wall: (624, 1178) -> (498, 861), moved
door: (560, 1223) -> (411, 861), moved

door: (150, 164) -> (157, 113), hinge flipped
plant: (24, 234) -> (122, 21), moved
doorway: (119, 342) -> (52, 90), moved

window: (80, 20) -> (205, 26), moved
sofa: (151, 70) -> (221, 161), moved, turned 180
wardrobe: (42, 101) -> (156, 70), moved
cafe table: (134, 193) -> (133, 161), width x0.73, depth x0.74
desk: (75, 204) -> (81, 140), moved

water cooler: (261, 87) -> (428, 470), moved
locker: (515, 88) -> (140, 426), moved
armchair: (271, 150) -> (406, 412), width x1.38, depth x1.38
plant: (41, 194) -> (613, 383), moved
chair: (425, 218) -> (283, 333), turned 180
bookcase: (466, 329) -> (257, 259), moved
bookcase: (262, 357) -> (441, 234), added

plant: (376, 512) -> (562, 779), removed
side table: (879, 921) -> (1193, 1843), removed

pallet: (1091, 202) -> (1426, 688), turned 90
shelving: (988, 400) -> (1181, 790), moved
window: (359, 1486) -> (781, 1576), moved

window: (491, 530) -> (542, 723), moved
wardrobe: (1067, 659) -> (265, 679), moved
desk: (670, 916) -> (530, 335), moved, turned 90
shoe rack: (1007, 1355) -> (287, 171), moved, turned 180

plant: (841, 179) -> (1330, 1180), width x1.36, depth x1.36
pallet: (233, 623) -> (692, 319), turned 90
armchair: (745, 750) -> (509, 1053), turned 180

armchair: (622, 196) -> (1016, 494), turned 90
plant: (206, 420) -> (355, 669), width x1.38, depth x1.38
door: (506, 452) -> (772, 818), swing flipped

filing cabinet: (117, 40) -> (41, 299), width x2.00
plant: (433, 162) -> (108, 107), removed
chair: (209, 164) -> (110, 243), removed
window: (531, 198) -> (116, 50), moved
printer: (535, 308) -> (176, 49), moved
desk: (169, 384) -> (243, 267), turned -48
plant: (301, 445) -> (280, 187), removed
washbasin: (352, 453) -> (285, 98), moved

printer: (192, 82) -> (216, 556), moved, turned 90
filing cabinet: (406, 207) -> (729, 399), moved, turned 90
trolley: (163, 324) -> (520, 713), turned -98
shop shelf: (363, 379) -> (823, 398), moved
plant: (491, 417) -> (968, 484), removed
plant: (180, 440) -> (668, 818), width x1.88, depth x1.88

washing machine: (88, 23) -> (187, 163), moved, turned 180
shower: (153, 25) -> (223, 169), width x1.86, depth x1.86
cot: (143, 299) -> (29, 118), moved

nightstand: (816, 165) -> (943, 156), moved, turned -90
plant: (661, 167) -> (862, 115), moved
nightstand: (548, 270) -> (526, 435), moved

++++++++

INSTRUCTIONS TO FOLLOW
Print, without alteration, only the lines above between the one holding "side table: (879, 921)" and the one holding "wardrobe: (1067, 659) -> (265, 679), moved", inclusive.

ANSWER TO THIS PROBLEM
side table: (879, 921) -> (1193, 1843), removed

pallet: (1091, 202) -> (1426, 688), turned 90
shelving: (988, 400) -> (1181, 790), moved
window: (359, 1486) -> (781, 1576), moved

window: (491, 530) -> (542, 723), moved
wardrobe: (1067, 659) -> (265, 679), moved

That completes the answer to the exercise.